Modification records:
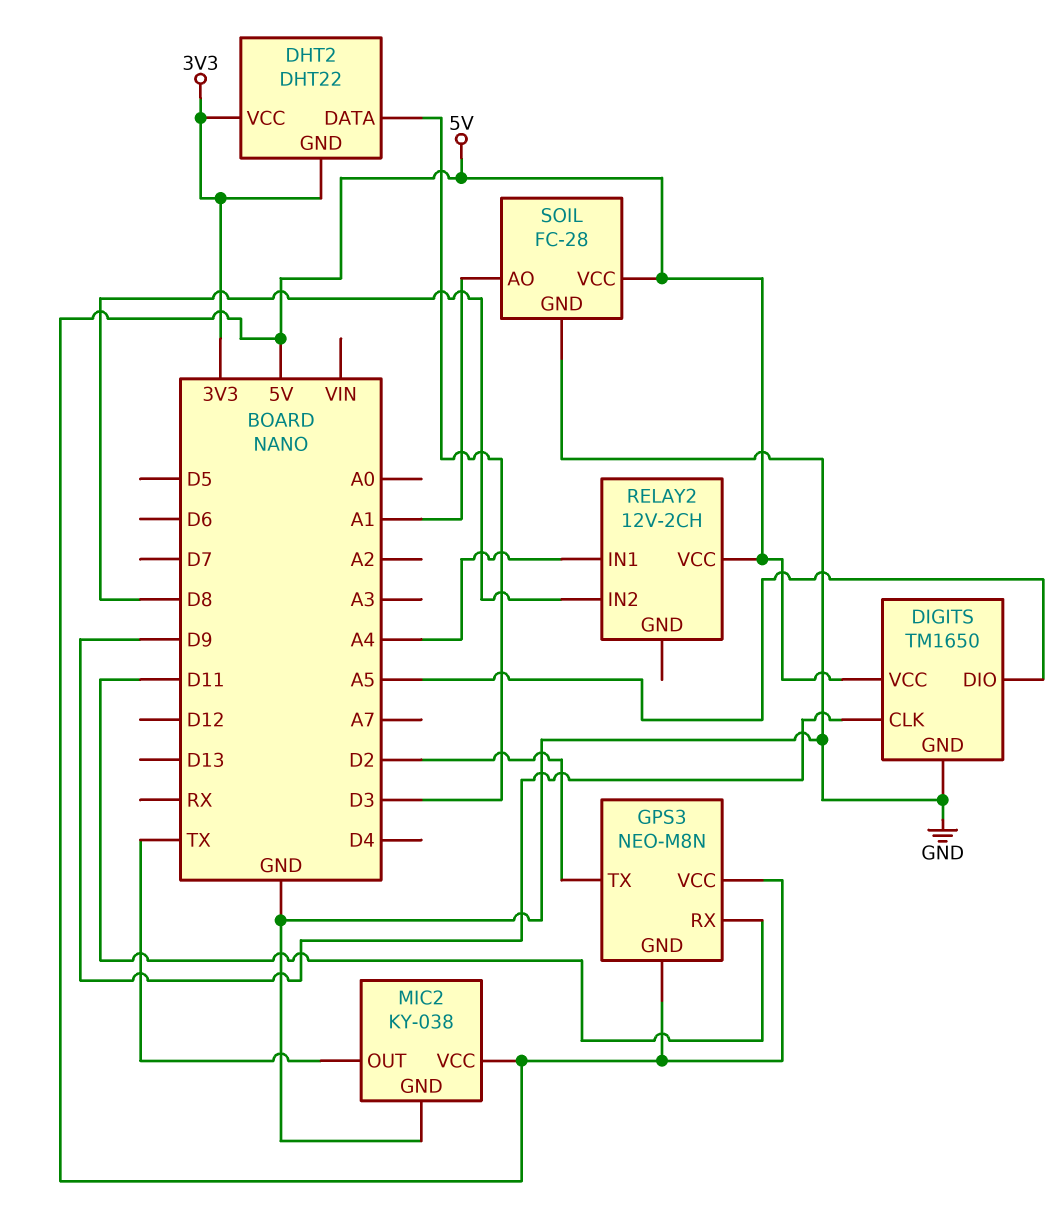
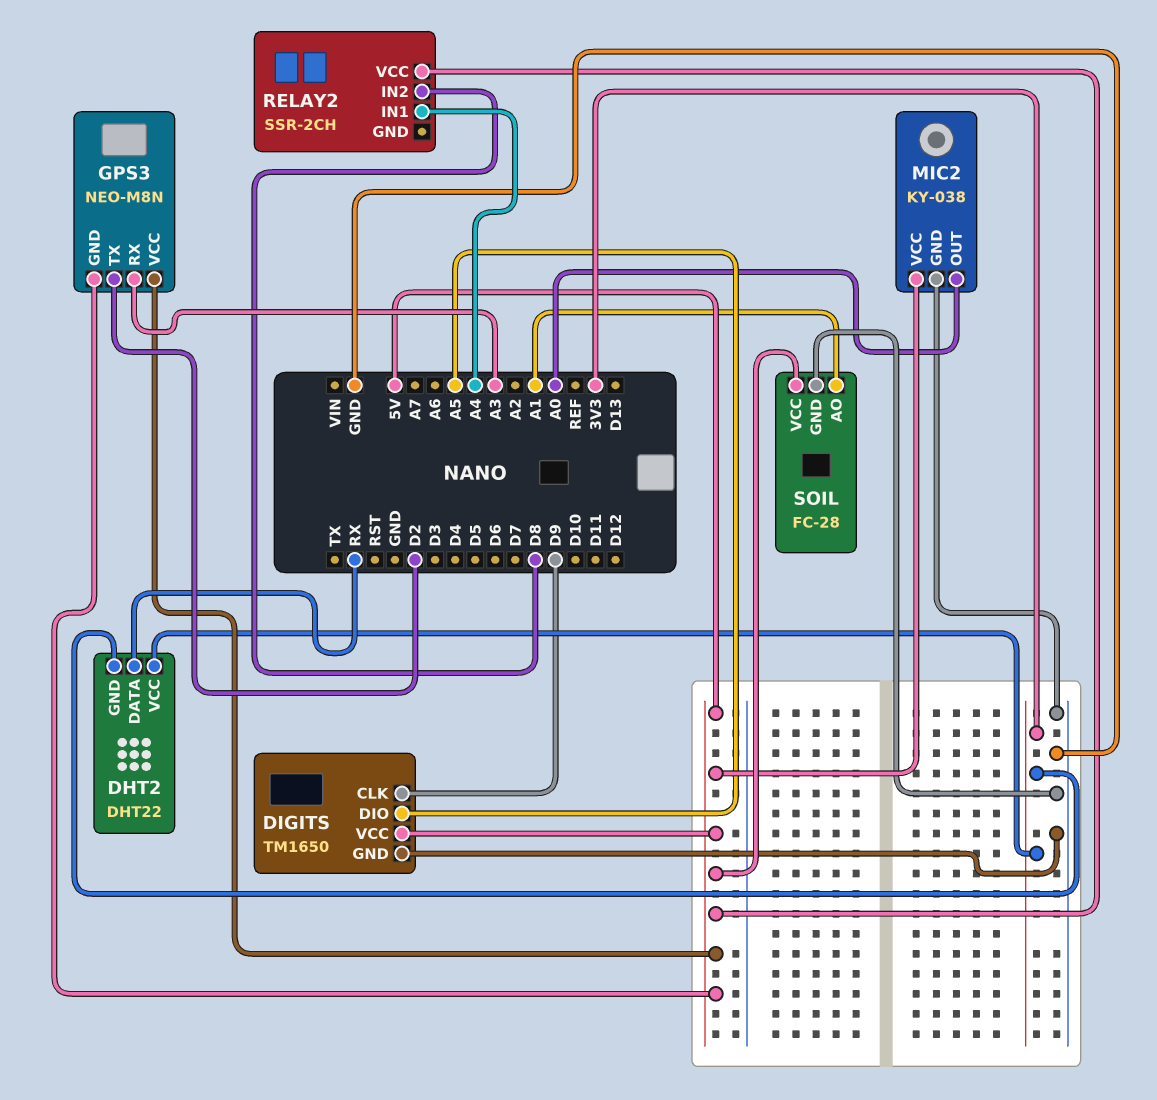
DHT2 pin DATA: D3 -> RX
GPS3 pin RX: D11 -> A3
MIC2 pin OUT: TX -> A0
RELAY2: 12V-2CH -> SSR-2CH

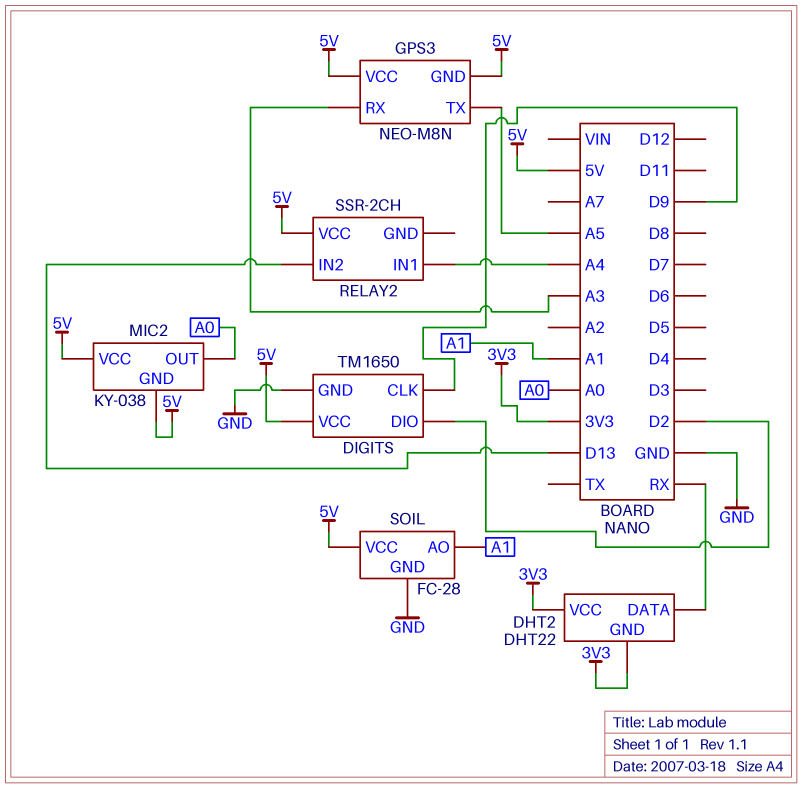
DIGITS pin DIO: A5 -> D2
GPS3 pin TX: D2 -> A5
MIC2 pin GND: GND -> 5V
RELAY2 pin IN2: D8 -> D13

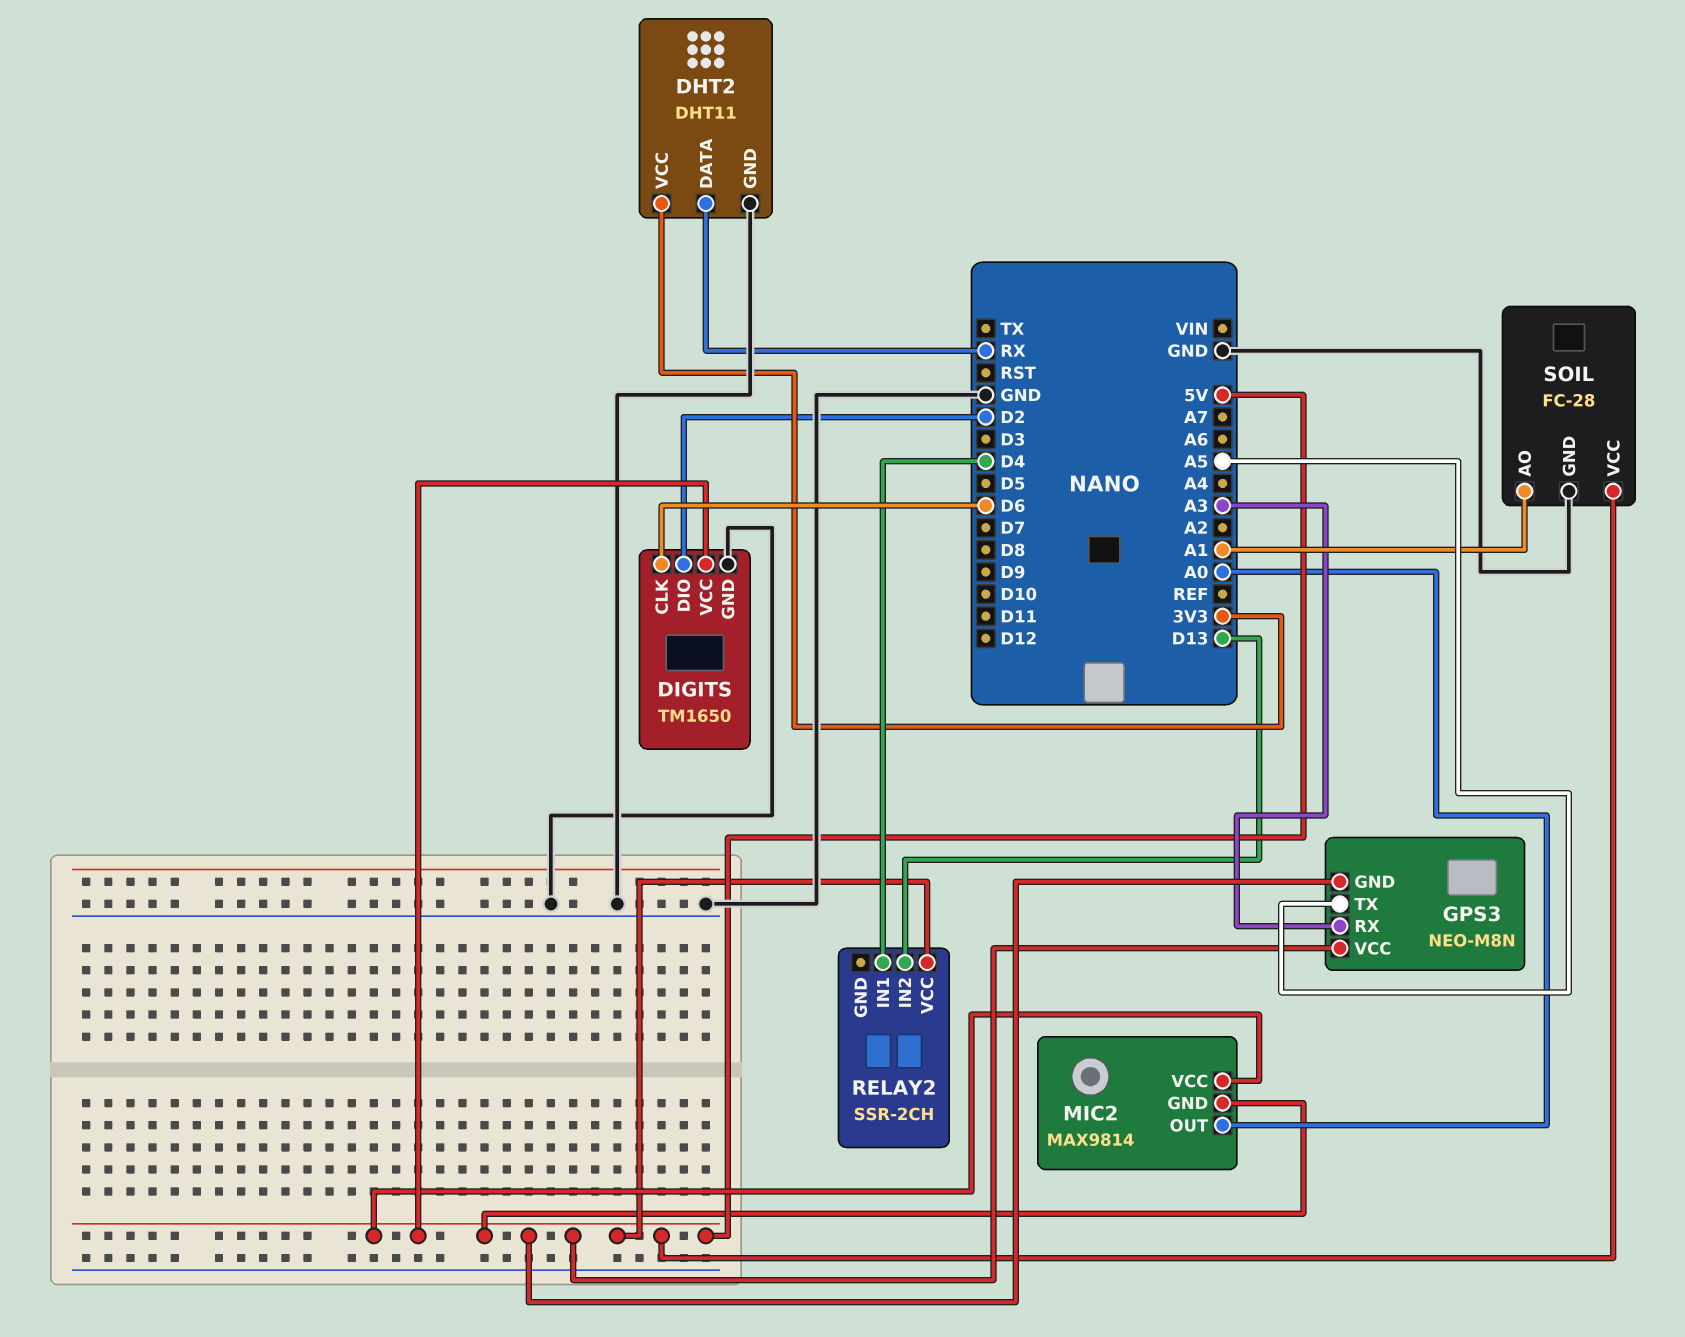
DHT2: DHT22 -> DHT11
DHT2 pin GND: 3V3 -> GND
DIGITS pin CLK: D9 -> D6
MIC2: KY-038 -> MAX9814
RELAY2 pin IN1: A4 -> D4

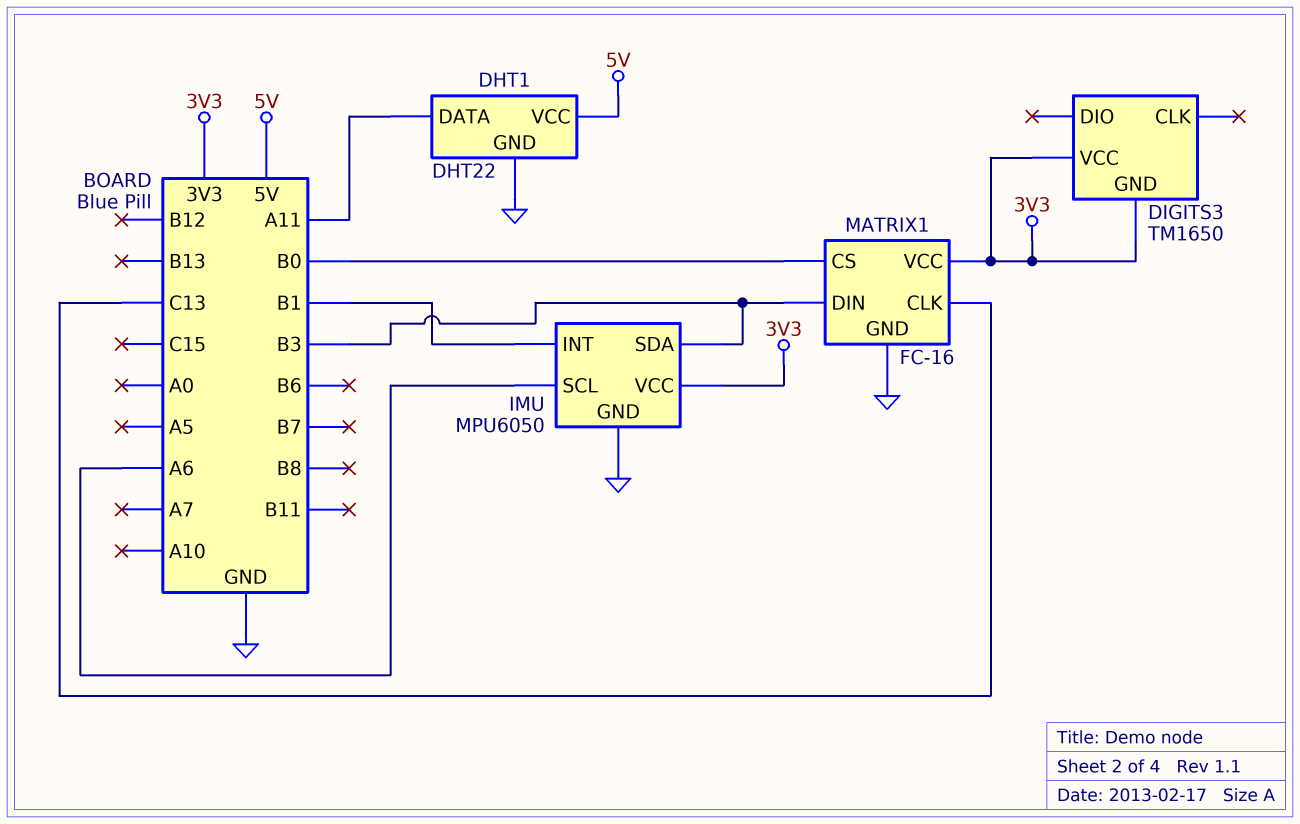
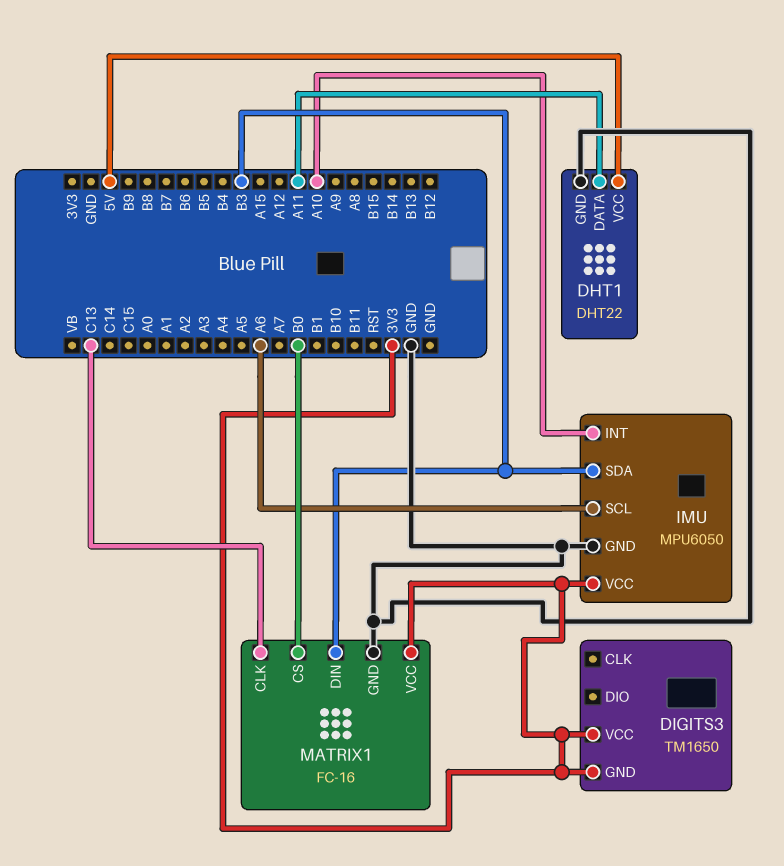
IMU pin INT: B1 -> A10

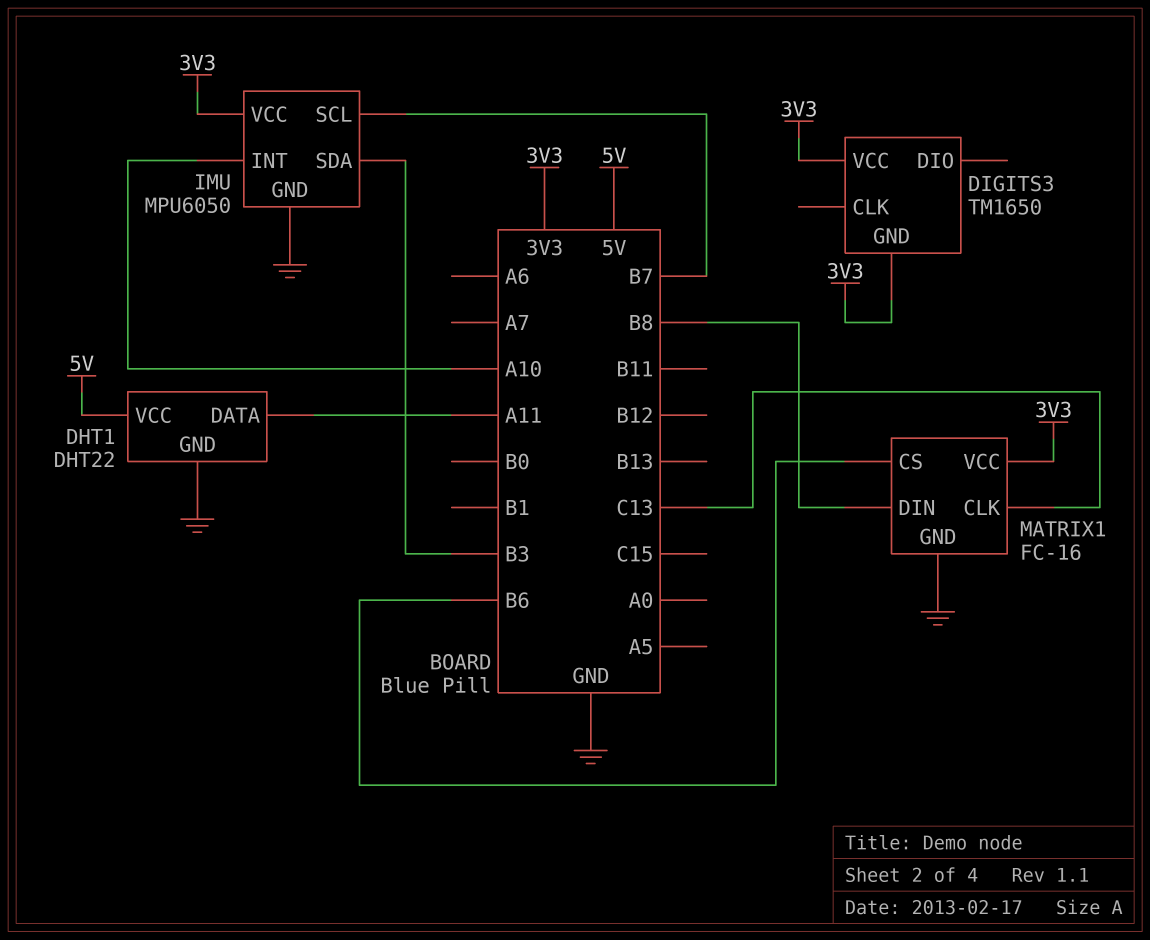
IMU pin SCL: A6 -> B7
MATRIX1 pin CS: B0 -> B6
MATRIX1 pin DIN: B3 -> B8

■ Your task:
Return exactly the lines from the line with "MIC2 pin OUT: TX -> A0" through the last line of the data above, both included; pictures do not go in the answer.

■ Answer to this exercise:
MIC2 pin OUT: TX -> A0
RELAY2: 12V-2CH -> SSR-2CH

DIGITS pin DIO: A5 -> D2
GPS3 pin TX: D2 -> A5
MIC2 pin GND: GND -> 5V
RELAY2 pin IN2: D8 -> D13

DHT2: DHT22 -> DHT11
DHT2 pin GND: 3V3 -> GND
DIGITS pin CLK: D9 -> D6
MIC2: KY-038 -> MAX9814
RELAY2 pin IN1: A4 -> D4

IMU pin INT: B1 -> A10

IMU pin SCL: A6 -> B7
MATRIX1 pin CS: B0 -> B6
MATRIX1 pin DIN: B3 -> B8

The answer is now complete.